Source data ::
= Beginning of Section =

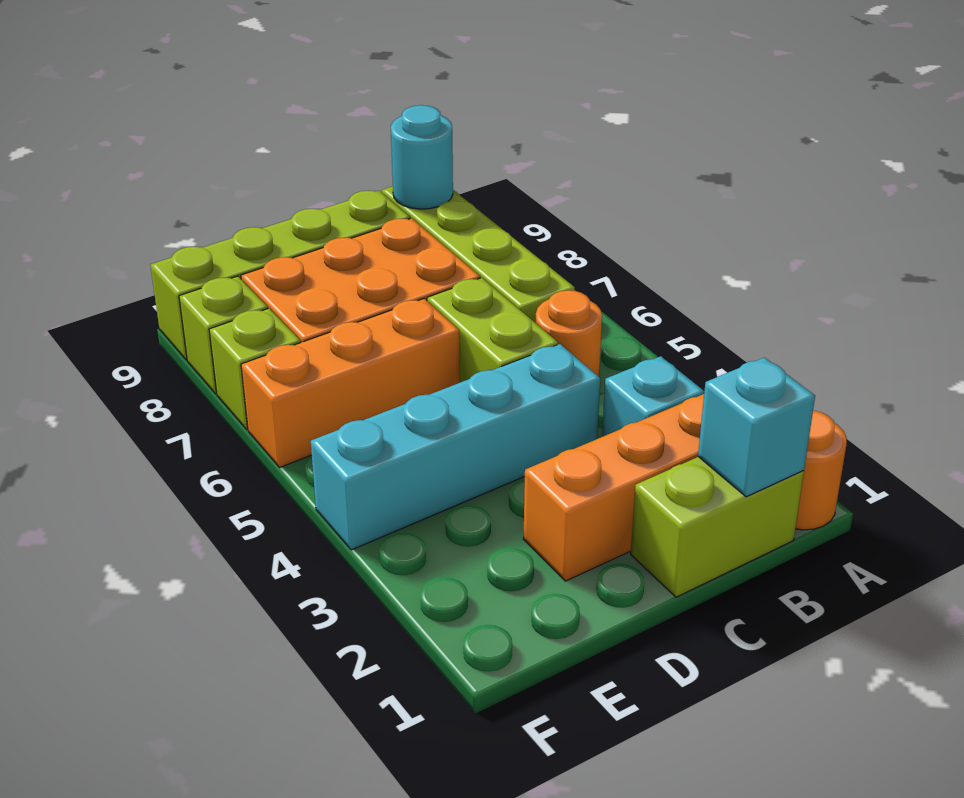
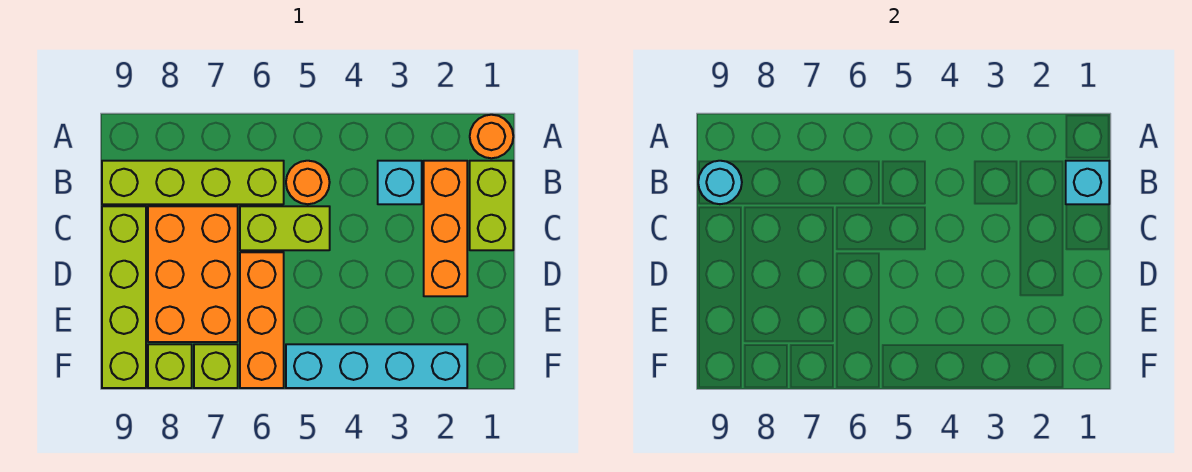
cyan brick C4:F4 level 1 -> cyan brick F2:F5 level 1

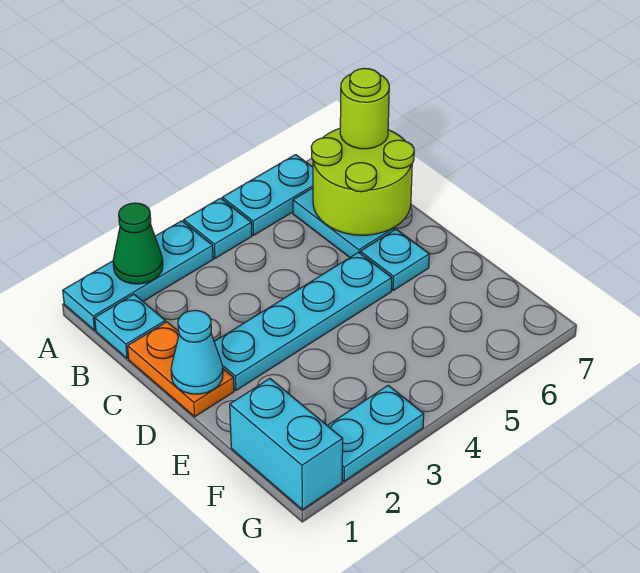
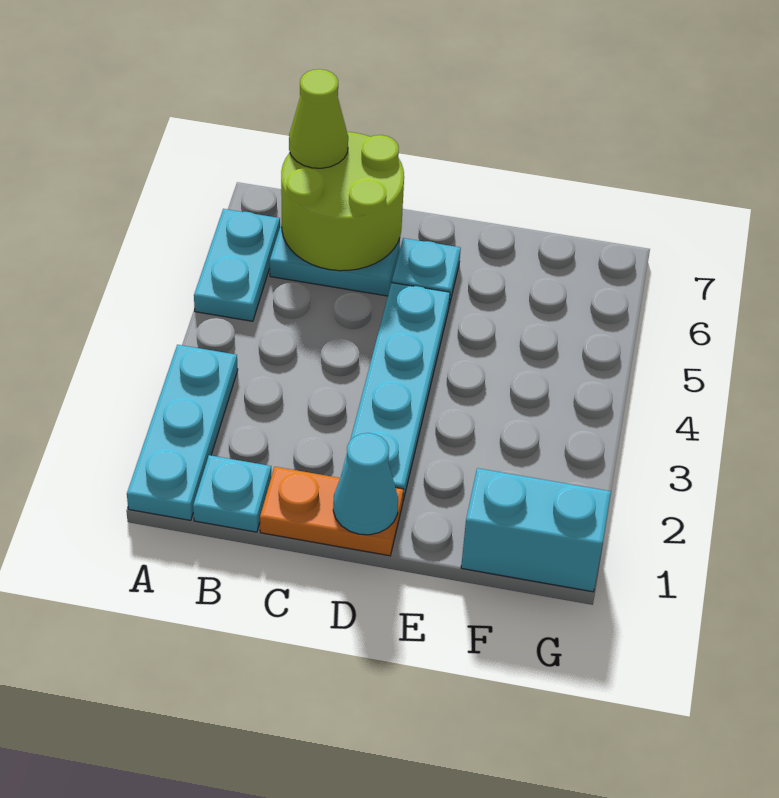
green cone A2 level 2 -> none
cyan plate A4 level 1 -> none
lime round brick B7 level 3 -> lime cone B7 level 3
cyan plate G2:G3 level 1 -> none

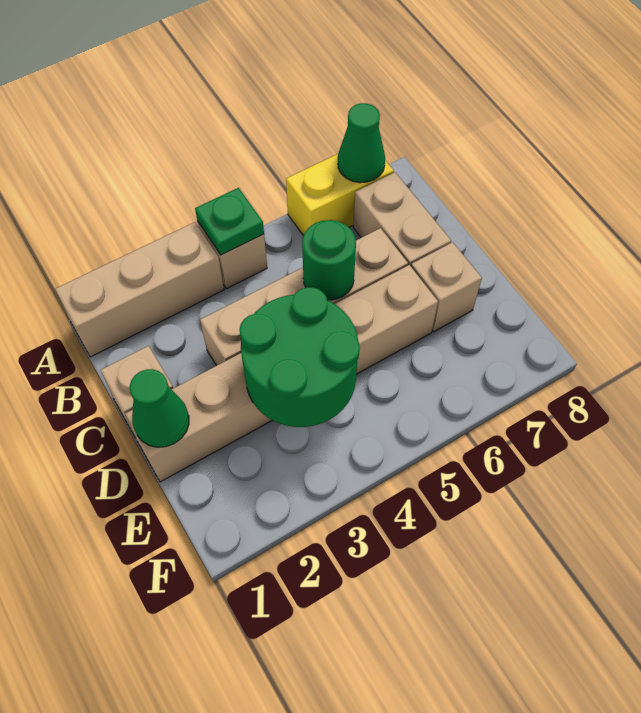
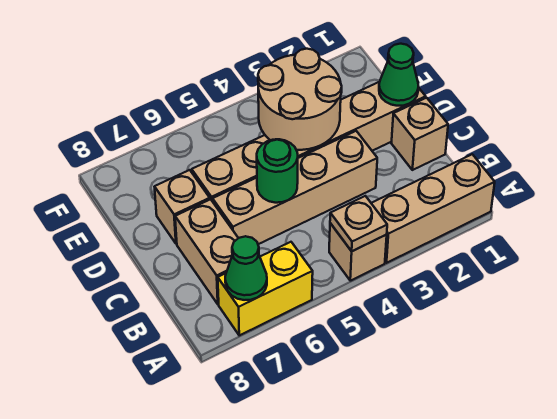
green plate A4 level 2 -> tan plate A4 level 2
green round brick D3:E4 level 2 -> tan round brick D3:E4 level 2

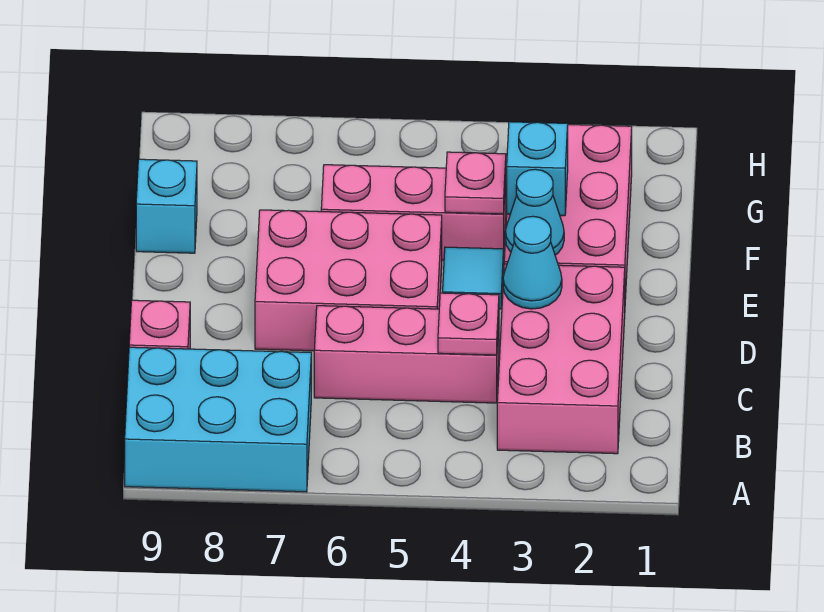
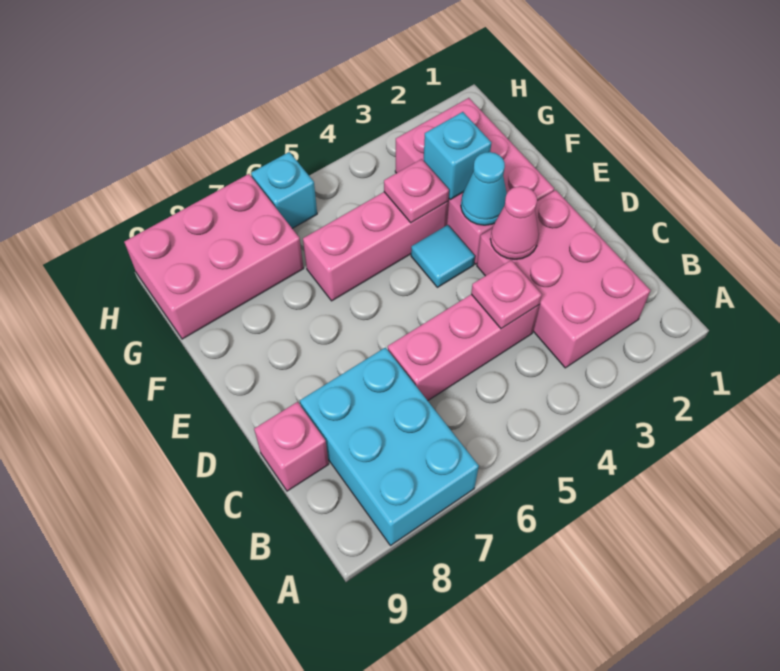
cyan brick A7:B9 level 1 -> cyan brick A7:C8 level 1
cyan cone D3 level 2 -> pink cone D3 level 2
pink brick D5:E7 level 1 -> pink brick G7:H9 level 1
cyan brick F9 level 1 -> cyan brick H6 level 1

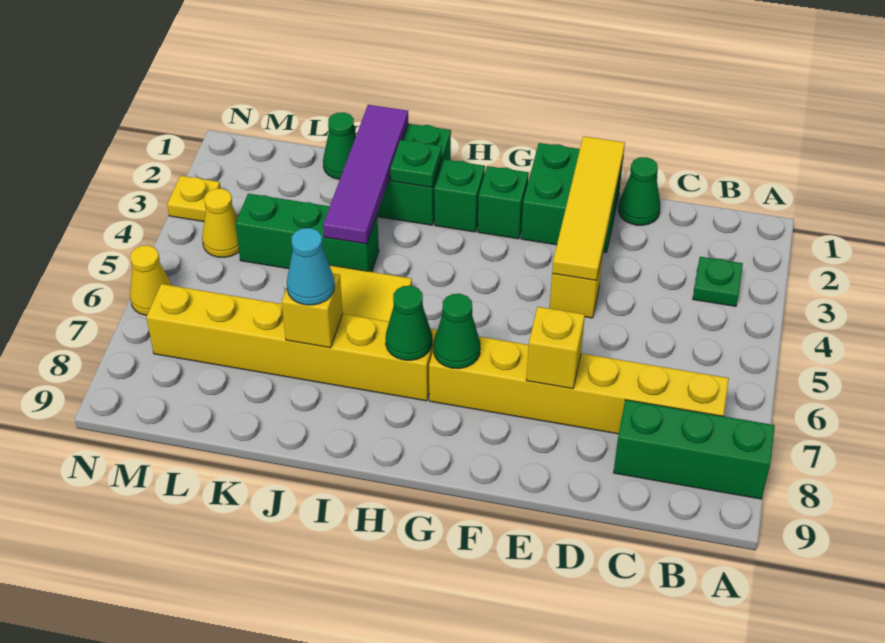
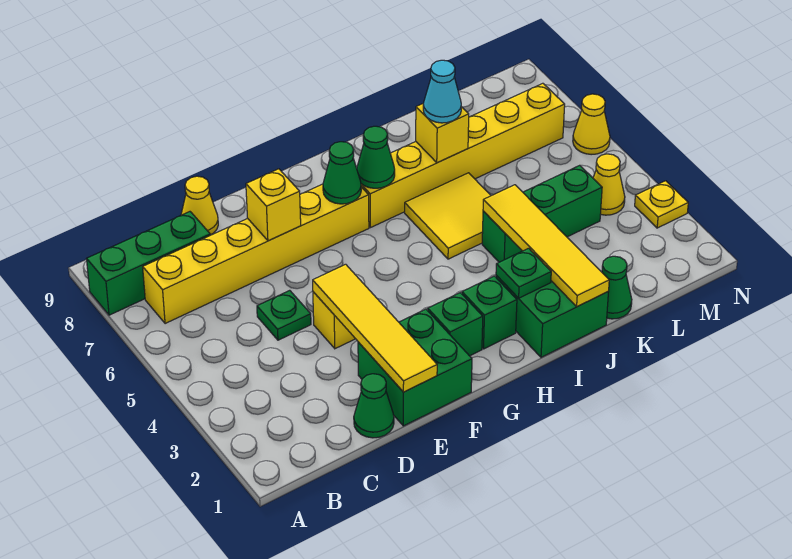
green plate B3 level 1 -> green plate D5 level 1
none -> yellow cone D9 level 1
purple tile J1:J4 level 2 -> yellow tile J1:J4 level 2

= End of Section =

INSTRUCTIONS FOR THE TASK ::
Exclude the pictures and write out exactly the lines from the one holding "cyan plate G2:G3 level 1 -> none" through the end of the entries, inclusive, and only those.

SOLUTION TO THE PROBLEM ::
cyan plate G2:G3 level 1 -> none

green plate A4 level 2 -> tan plate A4 level 2
green round brick D3:E4 level 2 -> tan round brick D3:E4 level 2

cyan brick A7:B9 level 1 -> cyan brick A7:C8 level 1
cyan cone D3 level 2 -> pink cone D3 level 2
pink brick D5:E7 level 1 -> pink brick G7:H9 level 1
cyan brick F9 level 1 -> cyan brick H6 level 1

green plate B3 level 1 -> green plate D5 level 1
none -> yellow cone D9 level 1
purple tile J1:J4 level 2 -> yellow tile J1:J4 level 2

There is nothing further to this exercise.